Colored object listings
__________
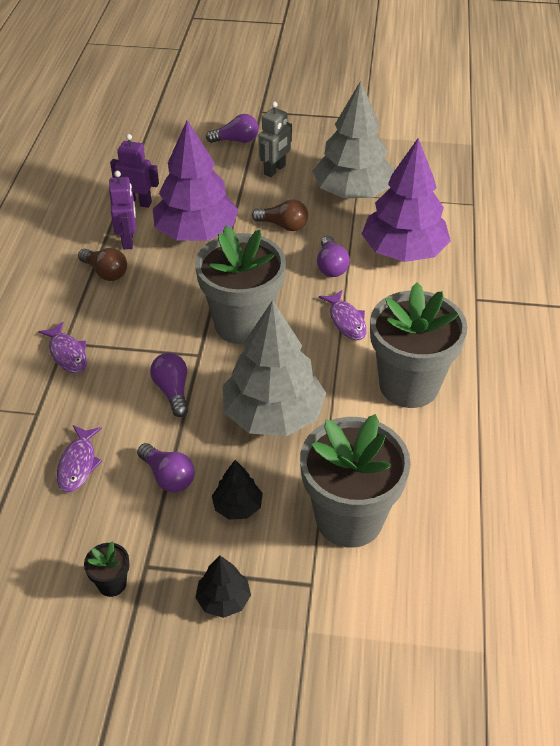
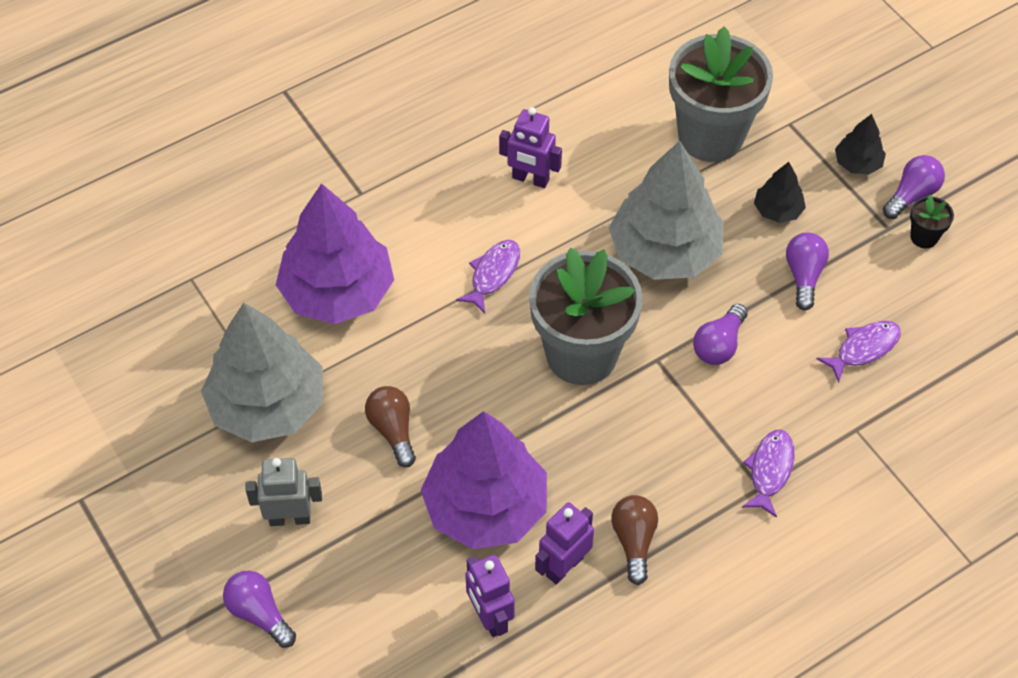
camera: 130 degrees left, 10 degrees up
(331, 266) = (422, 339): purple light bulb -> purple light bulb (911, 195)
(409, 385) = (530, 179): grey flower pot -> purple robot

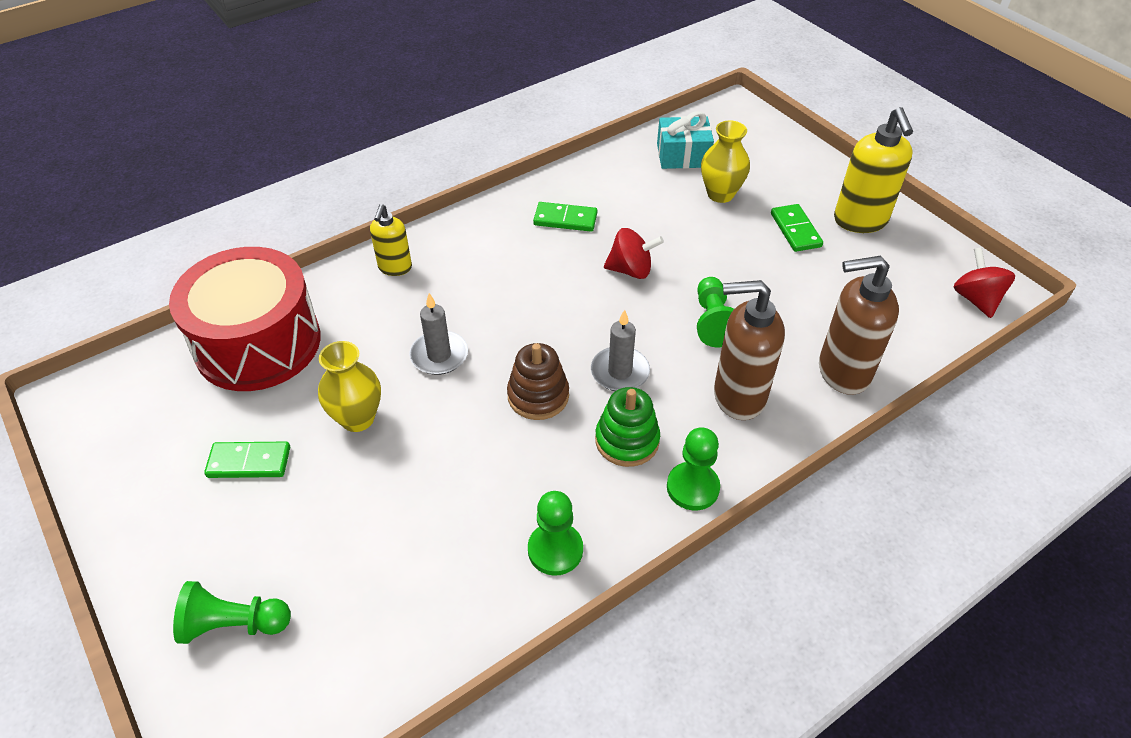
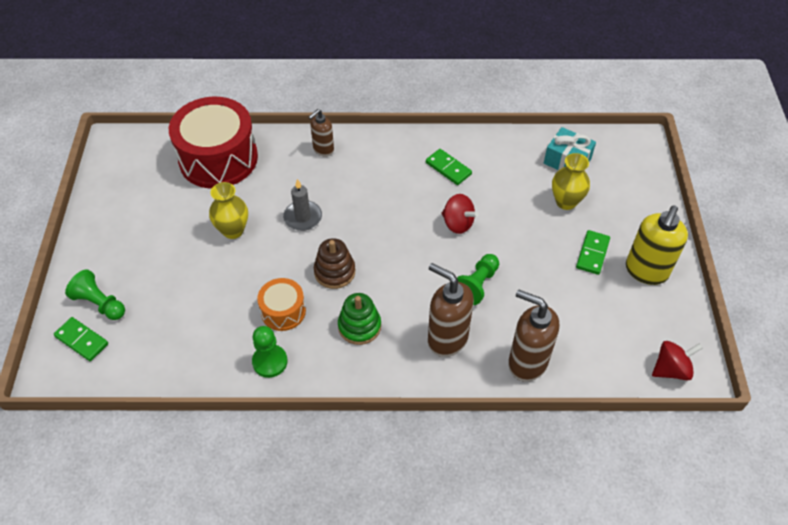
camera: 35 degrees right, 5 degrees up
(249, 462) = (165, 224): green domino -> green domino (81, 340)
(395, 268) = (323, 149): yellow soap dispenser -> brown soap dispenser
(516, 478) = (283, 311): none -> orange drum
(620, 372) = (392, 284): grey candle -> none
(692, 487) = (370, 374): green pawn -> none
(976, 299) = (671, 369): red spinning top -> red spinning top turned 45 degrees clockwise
__________
YOUR TASK – Working from the entries above, return all lines that contain "none".

SOLUTION –
(516, 478) = (283, 311): none -> orange drum
(620, 372) = (392, 284): grey candle -> none
(692, 487) = (370, 374): green pawn -> none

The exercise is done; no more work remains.